__What you will do__. Reply with nothing but the number of lines in the data below where the word "star" occurs.

[Shape scene image sequences]
_ _ _

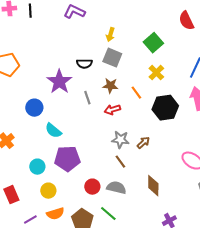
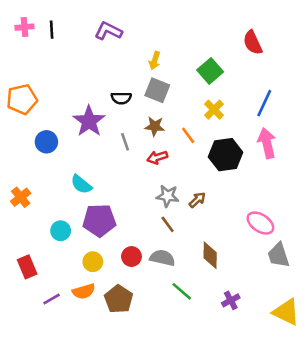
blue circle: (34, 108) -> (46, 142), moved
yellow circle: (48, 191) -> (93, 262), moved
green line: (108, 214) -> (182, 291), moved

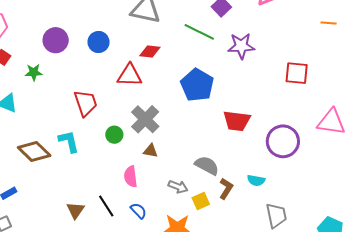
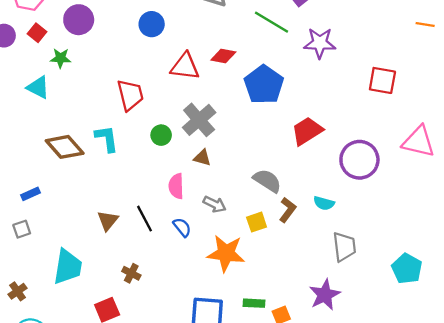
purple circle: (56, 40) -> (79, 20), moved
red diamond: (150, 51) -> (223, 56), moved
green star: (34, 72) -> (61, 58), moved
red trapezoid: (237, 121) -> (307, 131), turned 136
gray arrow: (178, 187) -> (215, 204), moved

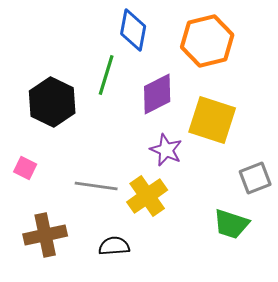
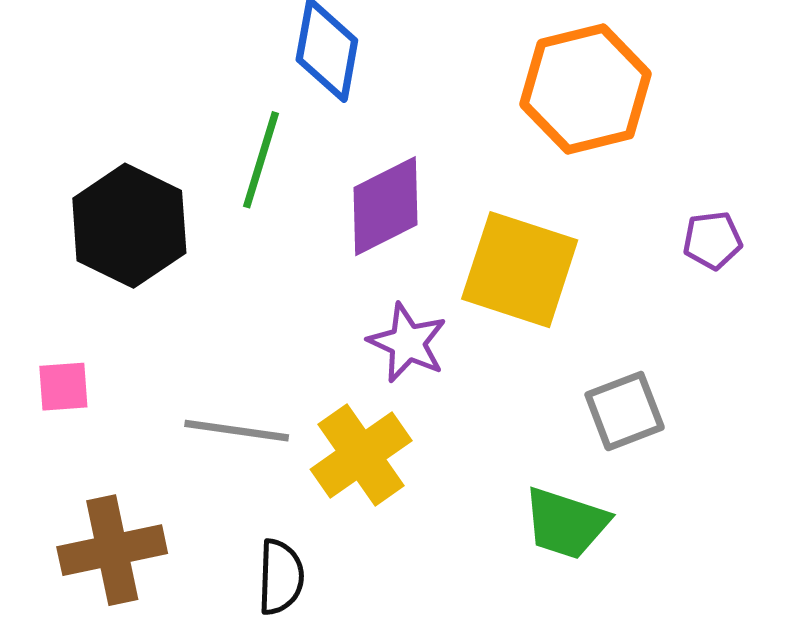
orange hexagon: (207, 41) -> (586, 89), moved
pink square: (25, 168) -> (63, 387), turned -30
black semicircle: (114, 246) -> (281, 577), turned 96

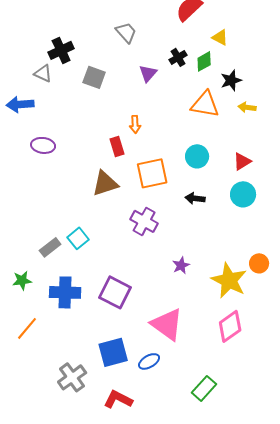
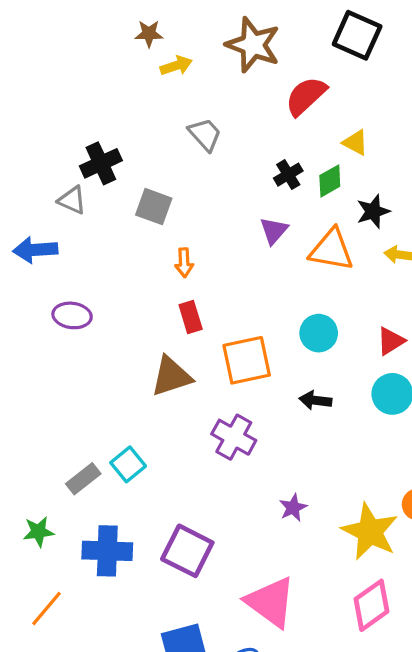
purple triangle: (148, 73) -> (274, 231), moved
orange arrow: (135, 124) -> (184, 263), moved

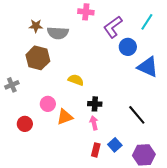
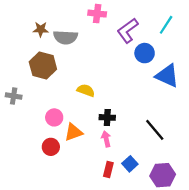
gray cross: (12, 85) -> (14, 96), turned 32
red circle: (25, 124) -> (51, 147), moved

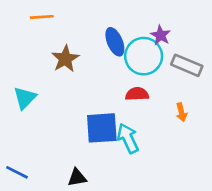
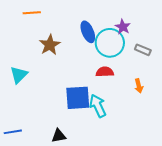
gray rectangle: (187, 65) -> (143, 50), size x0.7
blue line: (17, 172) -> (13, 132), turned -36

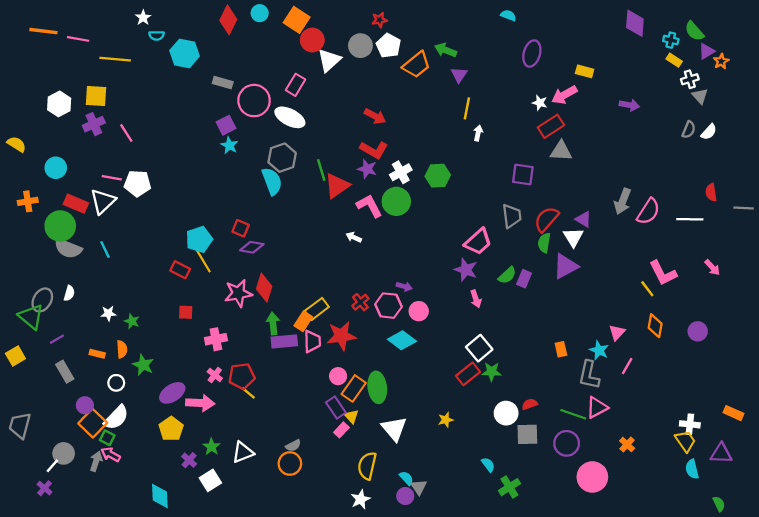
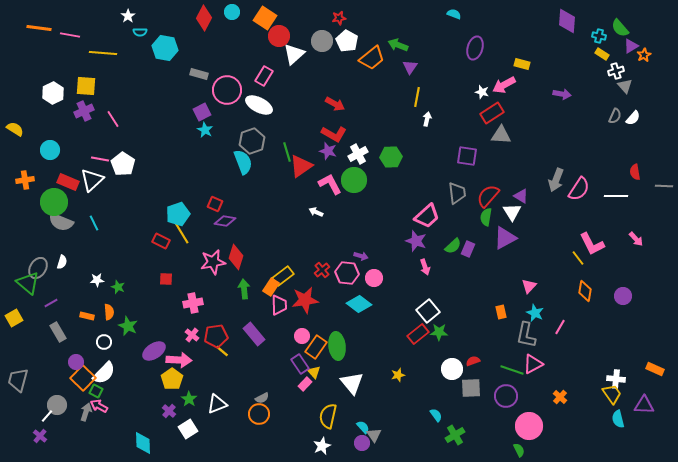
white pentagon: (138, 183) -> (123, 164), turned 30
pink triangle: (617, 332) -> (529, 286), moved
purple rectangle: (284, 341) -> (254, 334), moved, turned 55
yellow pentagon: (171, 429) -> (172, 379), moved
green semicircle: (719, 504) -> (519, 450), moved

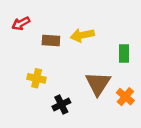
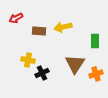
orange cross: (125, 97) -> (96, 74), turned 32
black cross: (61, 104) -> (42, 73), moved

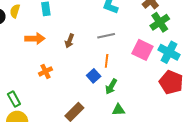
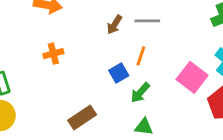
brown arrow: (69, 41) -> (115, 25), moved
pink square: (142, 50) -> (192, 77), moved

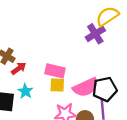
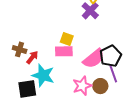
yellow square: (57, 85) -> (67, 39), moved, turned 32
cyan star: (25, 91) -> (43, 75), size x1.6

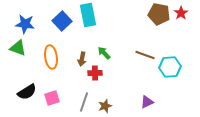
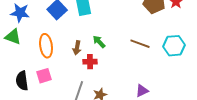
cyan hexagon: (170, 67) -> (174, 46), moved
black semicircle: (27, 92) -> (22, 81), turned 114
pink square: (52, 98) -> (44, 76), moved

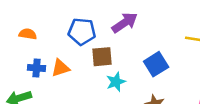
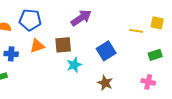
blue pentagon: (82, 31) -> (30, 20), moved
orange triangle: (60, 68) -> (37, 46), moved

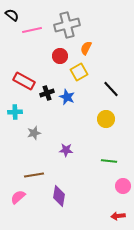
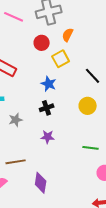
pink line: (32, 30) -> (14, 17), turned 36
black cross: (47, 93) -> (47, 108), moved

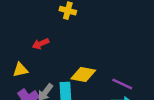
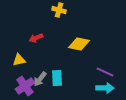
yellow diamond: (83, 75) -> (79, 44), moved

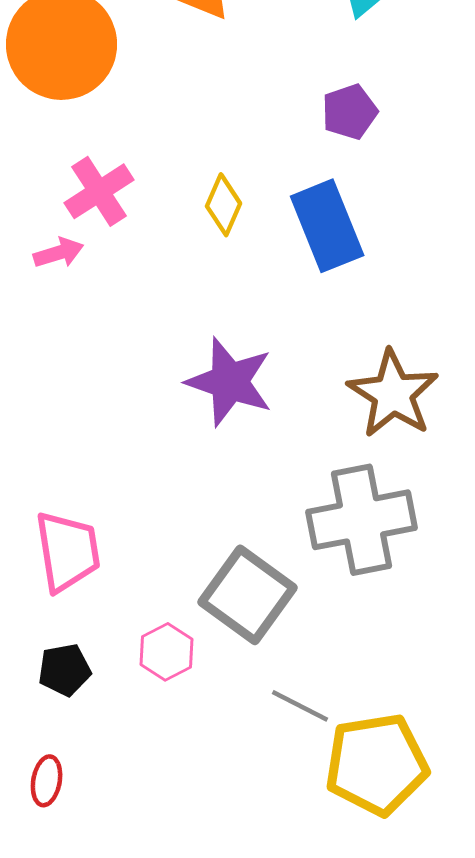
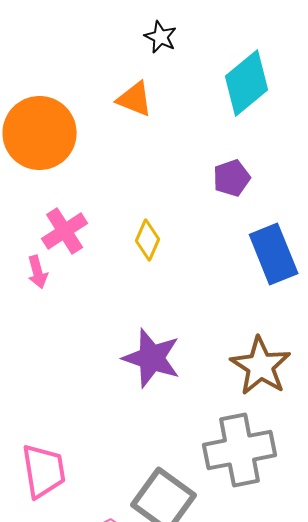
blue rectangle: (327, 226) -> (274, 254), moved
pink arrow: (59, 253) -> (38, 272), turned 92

_ _ _

__Written solution__. 2